What you are asked to do:
Reproduce every record below exactly, with the pictures left out.

Source data:
=-=-=
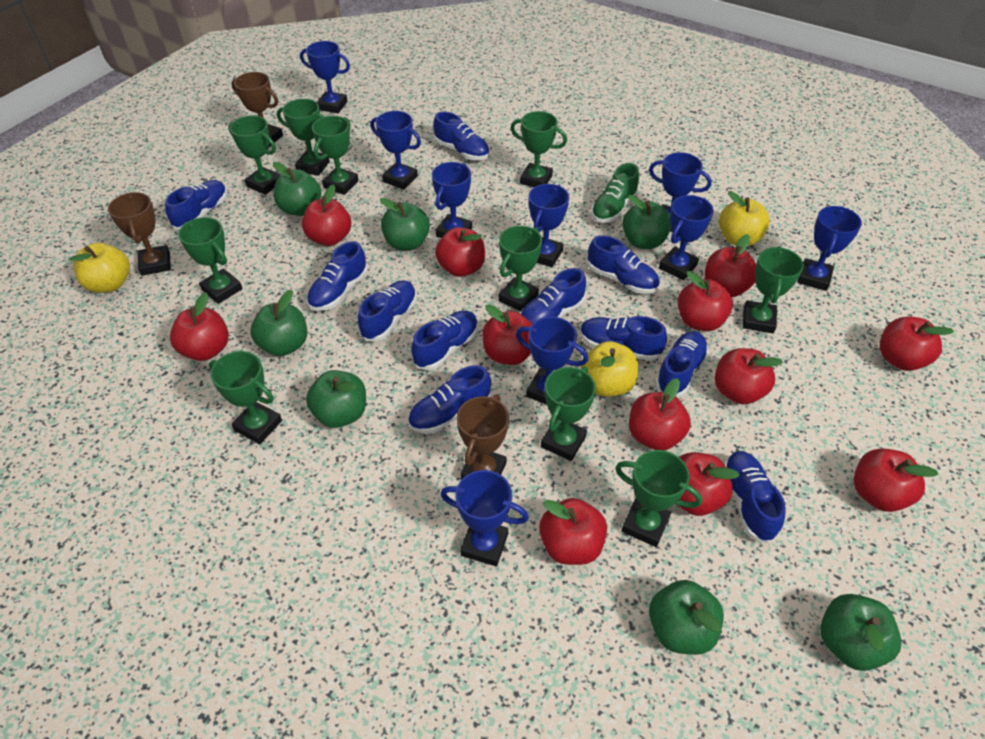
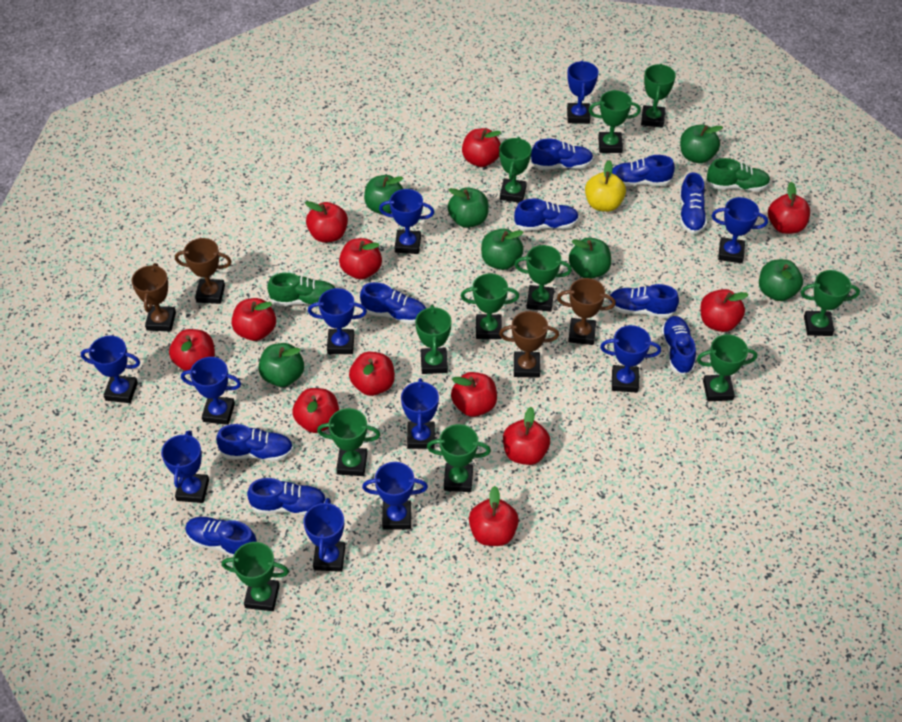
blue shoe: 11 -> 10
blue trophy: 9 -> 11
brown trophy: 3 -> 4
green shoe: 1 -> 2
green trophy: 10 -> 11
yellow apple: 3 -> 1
=-=-=
Solution to this problem:
blue shoe: 11 -> 10
blue trophy: 9 -> 11
brown trophy: 3 -> 4
green shoe: 1 -> 2
green trophy: 10 -> 11
yellow apple: 3 -> 1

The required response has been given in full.